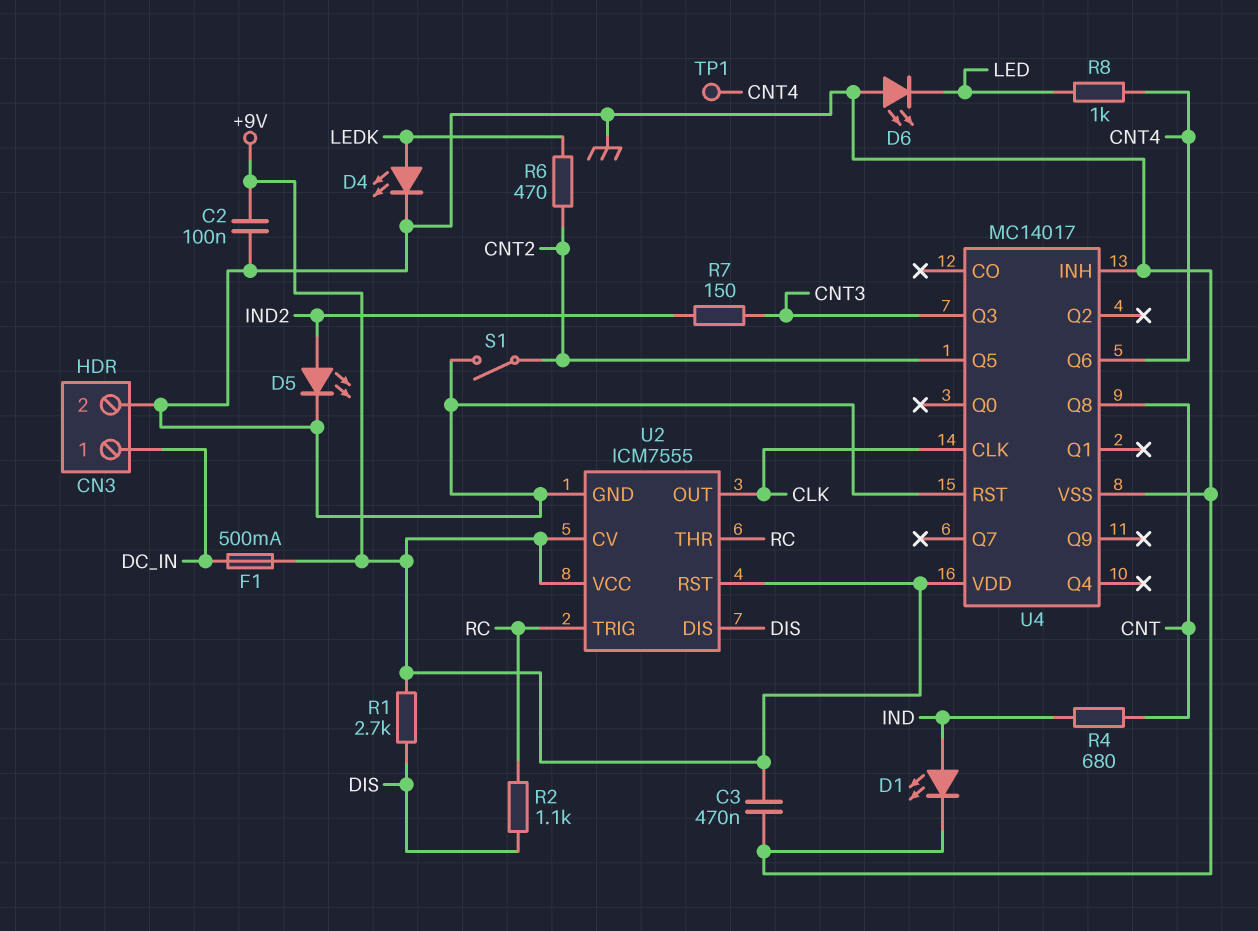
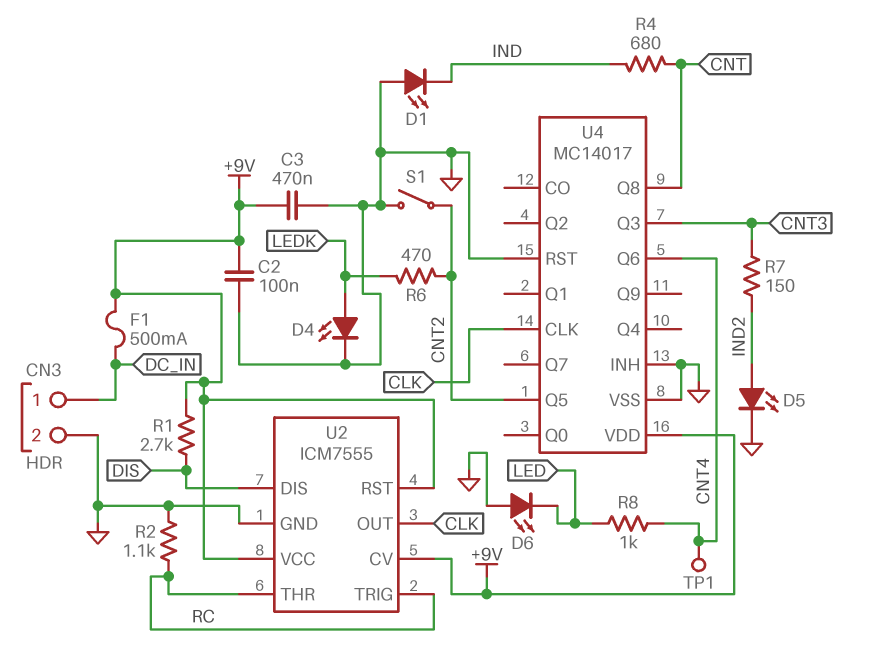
D1: LED (A IND, K GND) -> LED (A GND, K IND)
R2: 1.1k (DIS, RC) -> 1.1k (GND, RC)

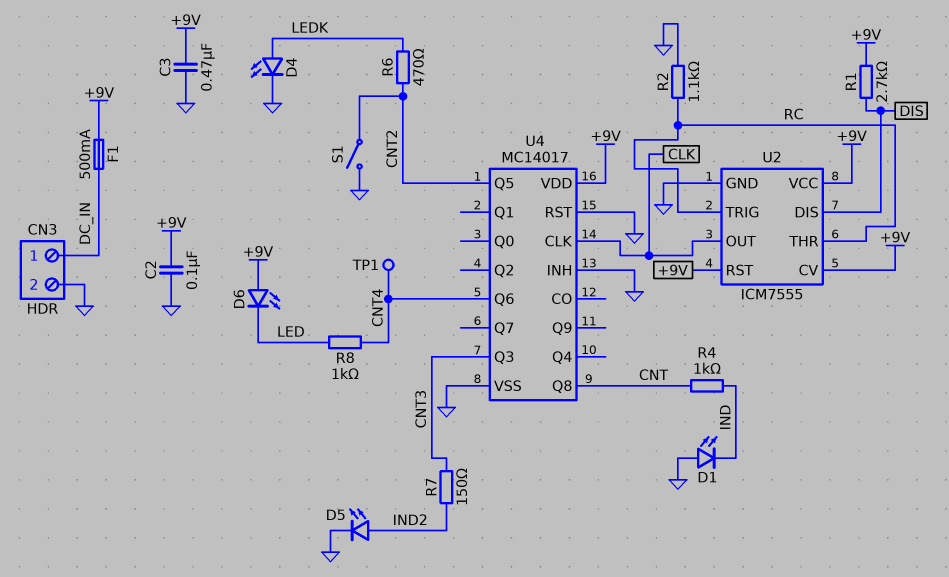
D6: LED (A GND, K LED) -> LED (A +9V, K LED)
R4: 680 (CNT, IND) -> 1k (CNT, IND)

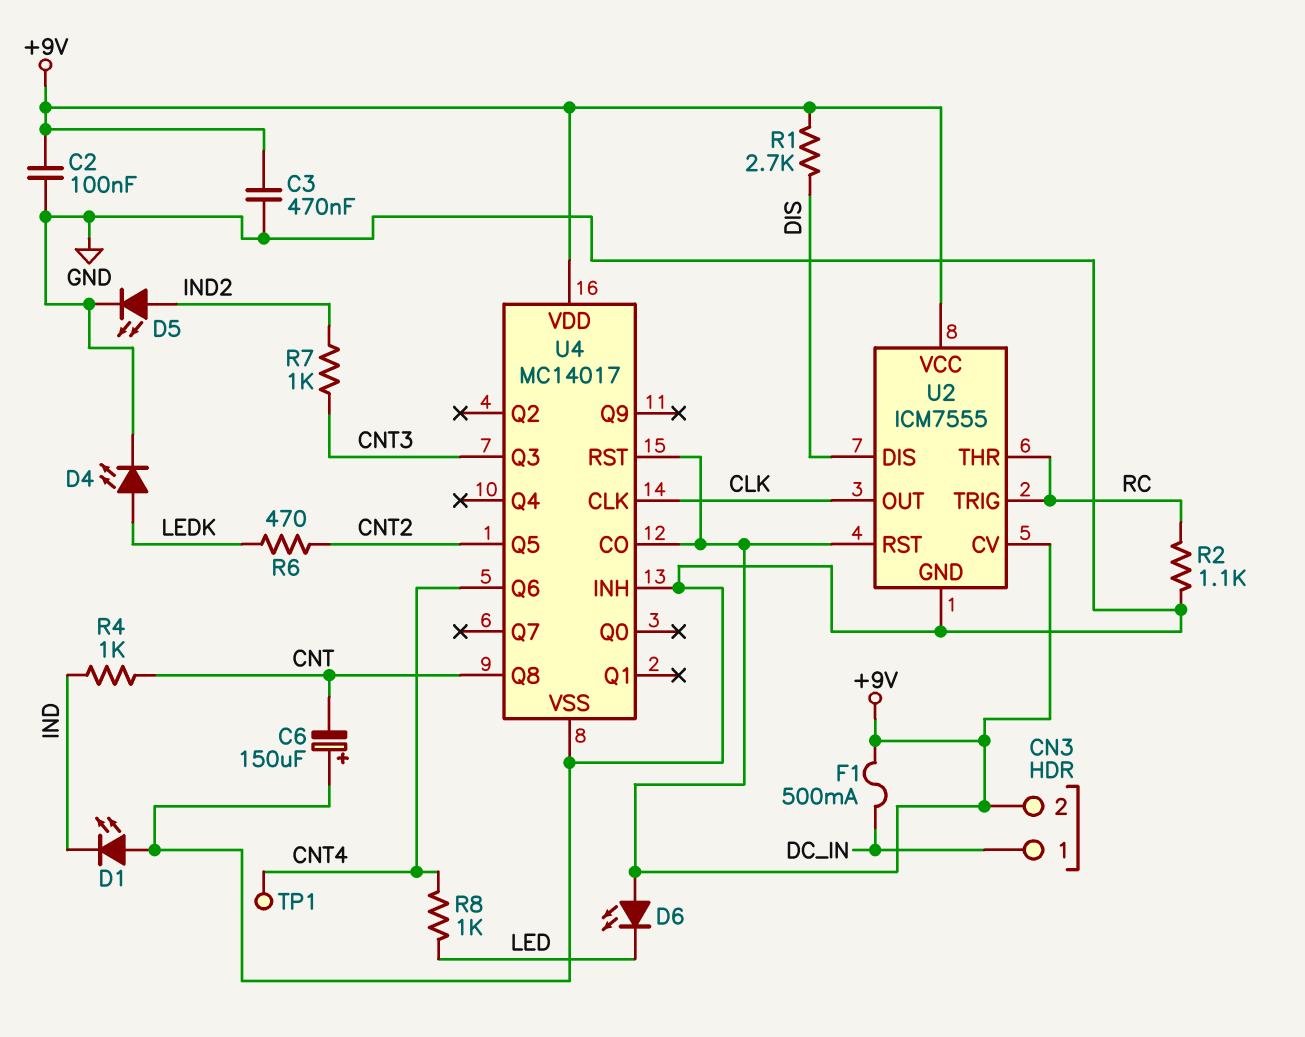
C6: none -> 150uF (plus GND, minus CNT)
CN3 pin 2: GND -> +9V
R7: 150 (CNT3, IND2) -> 1k (CNT3, IND2)
S1: switch (CNT2, GND) -> none
U4 pin CO: none -> +9V
U4 pin RST: GND -> +9V

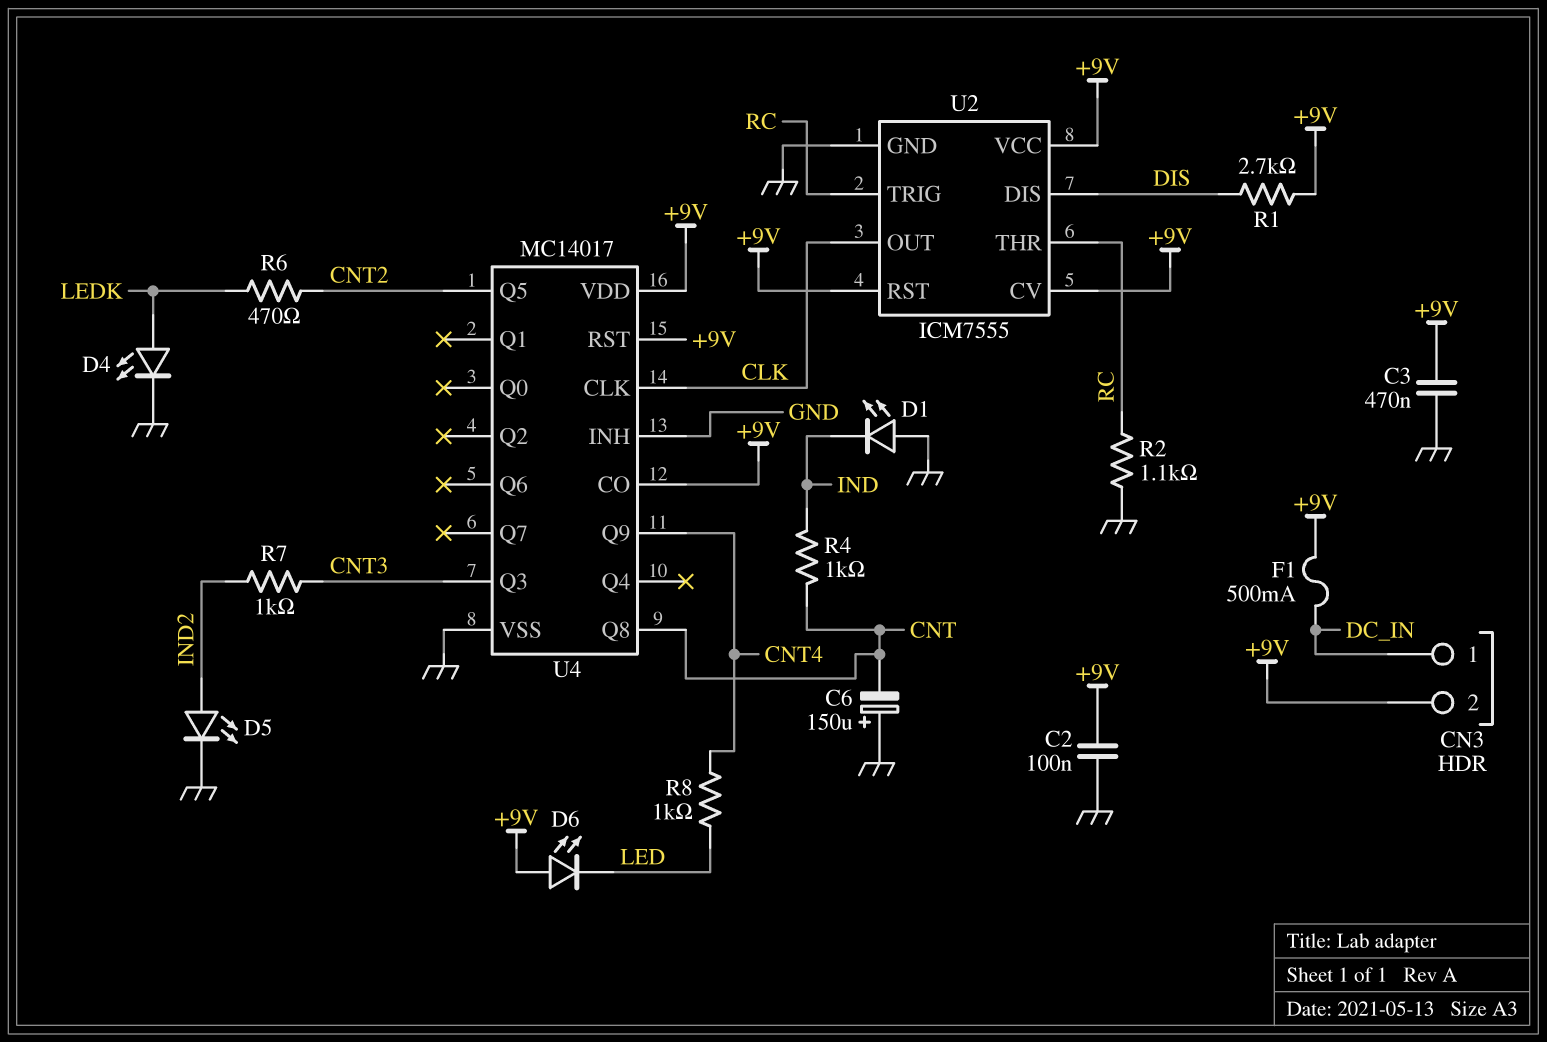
TP1: test point (CNT4) -> none
U4 pin Q6: CNT4 -> none
U4 pin Q9: none -> CNT4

----------

### WORK REQUIRED:
Your task is to quote exactly the lines from the one with "CN3 pin 2: GND -> +9V" through the end of the material, both included, without reproducing any pictures.

### WRITTEN ANSWER:
CN3 pin 2: GND -> +9V
R7: 150 (CNT3, IND2) -> 1k (CNT3, IND2)
S1: switch (CNT2, GND) -> none
U4 pin CO: none -> +9V
U4 pin RST: GND -> +9V

TP1: test point (CNT4) -> none
U4 pin Q6: CNT4 -> none
U4 pin Q9: none -> CNT4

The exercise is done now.